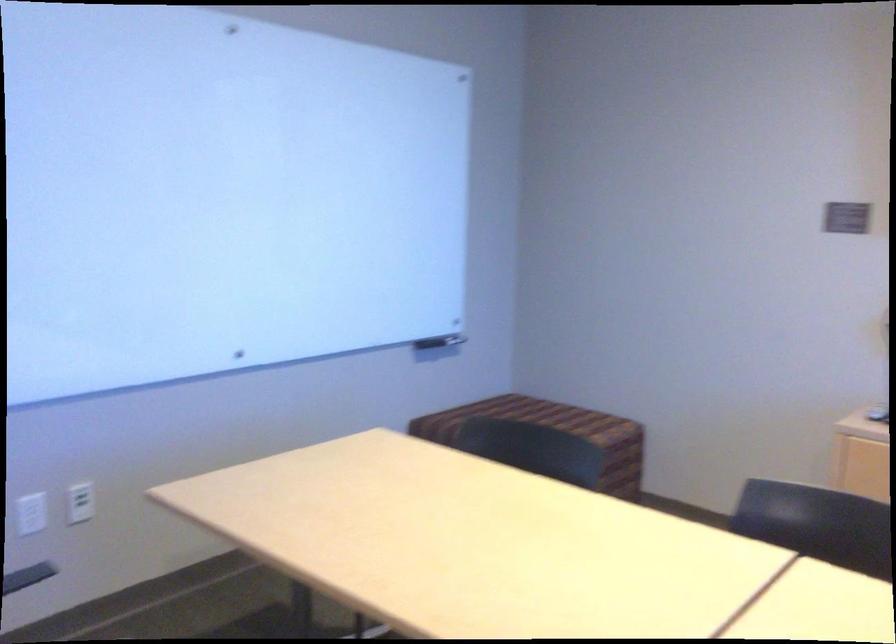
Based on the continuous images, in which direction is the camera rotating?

★ ★ ★ ★ ★

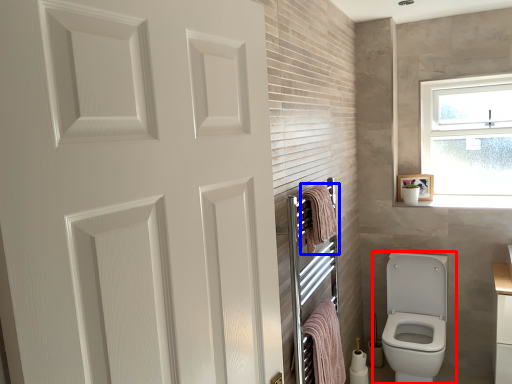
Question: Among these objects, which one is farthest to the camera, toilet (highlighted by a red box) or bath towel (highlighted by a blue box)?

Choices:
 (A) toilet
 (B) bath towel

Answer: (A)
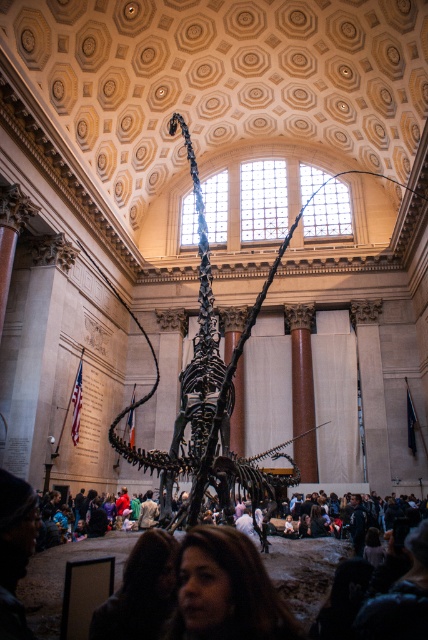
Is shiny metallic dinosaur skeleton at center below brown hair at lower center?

★ ★ ★ ★ ★

## Stated exercise
Copy out every line in the items above that contains the word "toilet". Case counts.

## Reply to the task
Question: Among these objects, which one is farthest to the camera, toilet (highlighted by a red box) or bath towel (highlighted by a blue box)?
 (A) toilet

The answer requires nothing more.